#### Work required:
When you restate the records, do so word for word and omit any picture they contain.

#### Data under study:
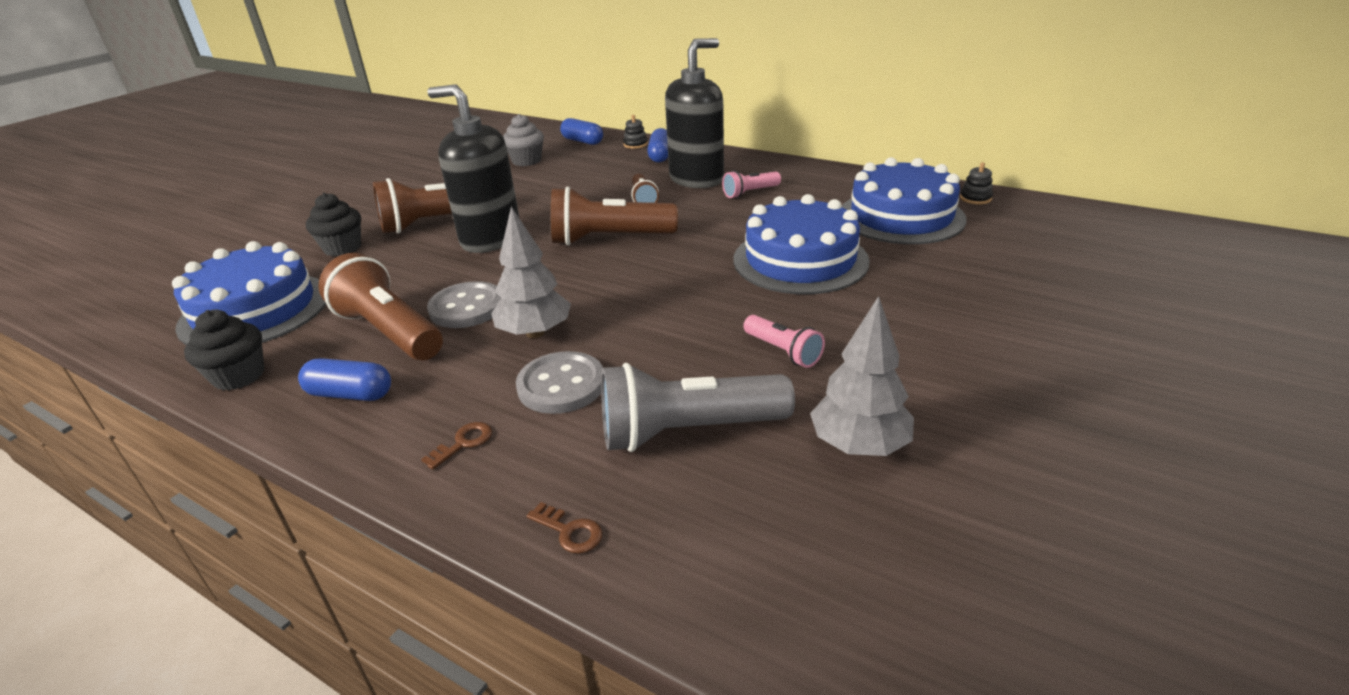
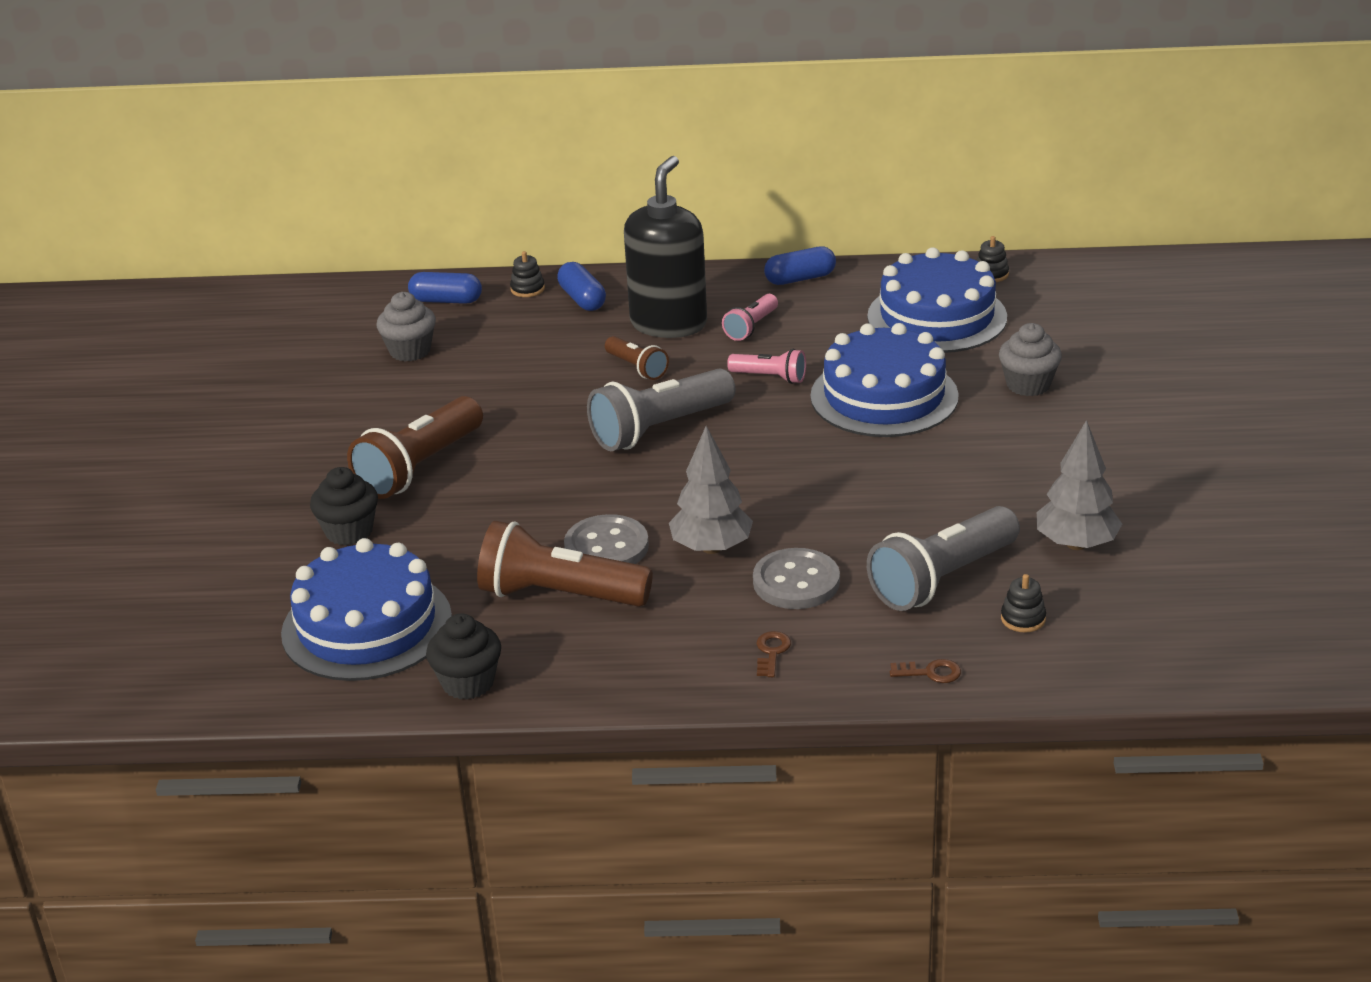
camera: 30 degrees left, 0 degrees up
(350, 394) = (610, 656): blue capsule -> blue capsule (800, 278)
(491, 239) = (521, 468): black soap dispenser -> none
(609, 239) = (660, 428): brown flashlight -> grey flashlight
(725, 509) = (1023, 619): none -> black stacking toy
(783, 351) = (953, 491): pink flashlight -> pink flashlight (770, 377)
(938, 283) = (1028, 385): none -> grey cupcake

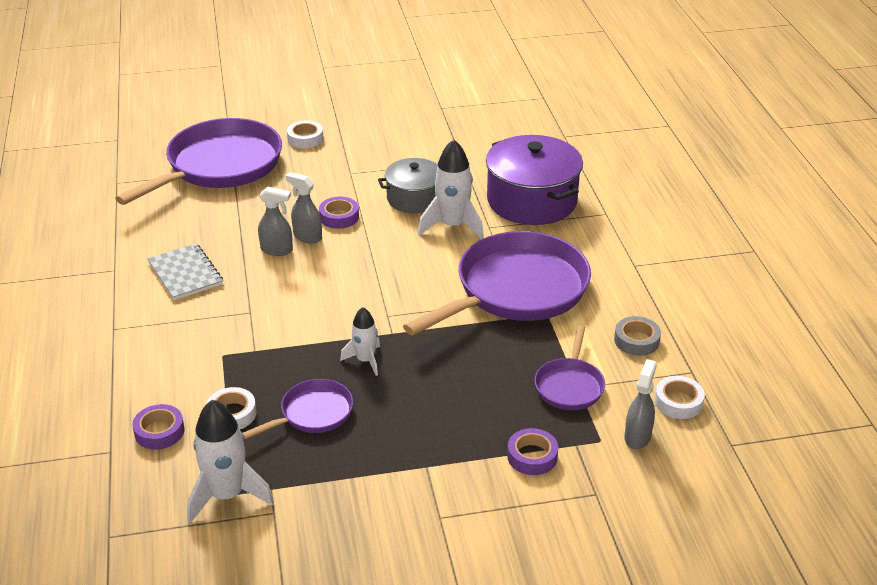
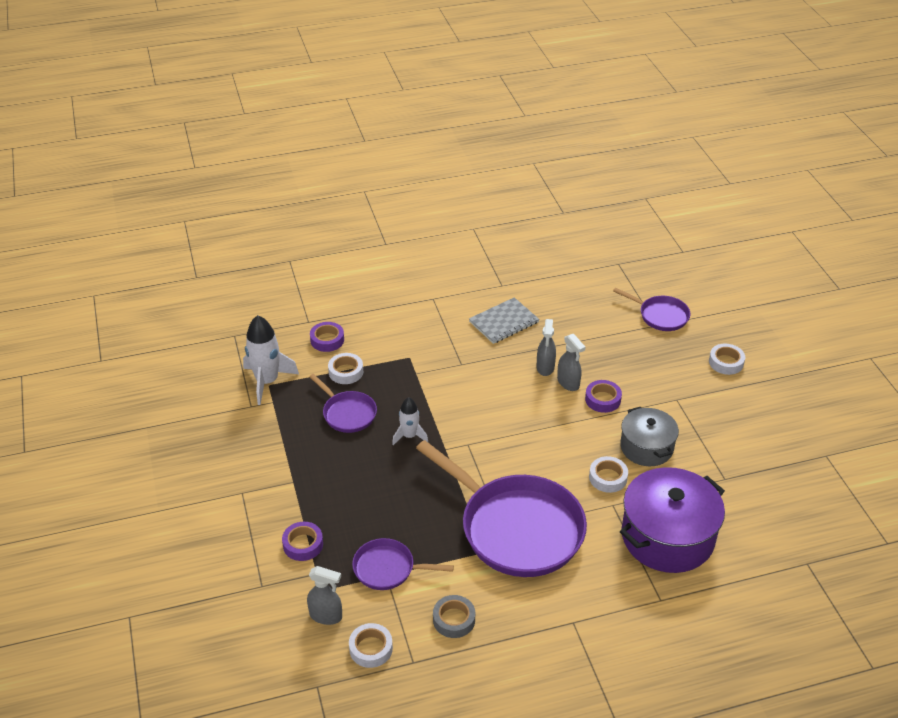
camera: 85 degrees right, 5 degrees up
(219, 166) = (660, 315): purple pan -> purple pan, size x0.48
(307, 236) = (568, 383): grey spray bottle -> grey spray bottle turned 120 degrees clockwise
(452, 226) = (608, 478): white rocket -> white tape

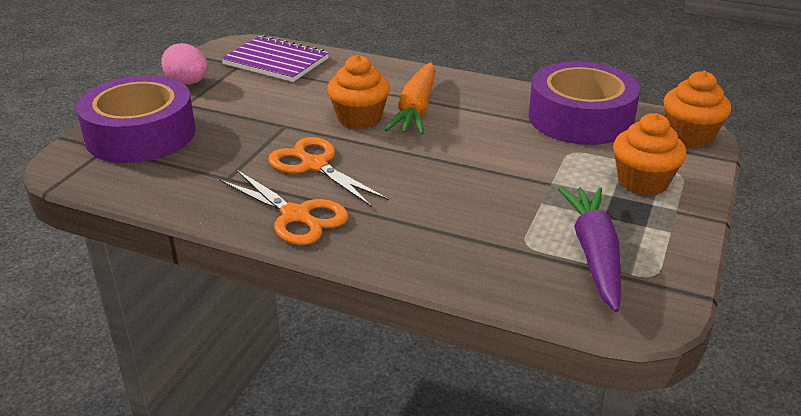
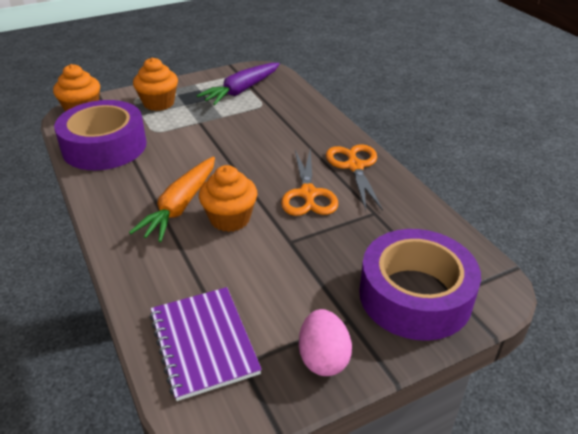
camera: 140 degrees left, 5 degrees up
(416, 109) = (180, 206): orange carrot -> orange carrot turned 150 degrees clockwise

#### Exercise result:
camera: 30 degrees left, 0 degrees up
(350, 394) = (610, 656): blue capsule -> blue capsule (800, 278)
(491, 239) = (521, 468): black soap dispenser -> none
(609, 239) = (660, 428): brown flashlight -> grey flashlight
(725, 509) = (1023, 619): none -> black stacking toy
(783, 351) = (953, 491): pink flashlight -> pink flashlight (770, 377)
(938, 283) = (1028, 385): none -> grey cupcake

camera: 85 degrees right, 5 degrees up
(219, 166) = (660, 315): purple pan -> purple pan, size x0.48
(307, 236) = (568, 383): grey spray bottle -> grey spray bottle turned 120 degrees clockwise
(452, 226) = (608, 478): white rocket -> white tape

camera: 140 degrees left, 5 degrees up
(416, 109) = (180, 206): orange carrot -> orange carrot turned 150 degrees clockwise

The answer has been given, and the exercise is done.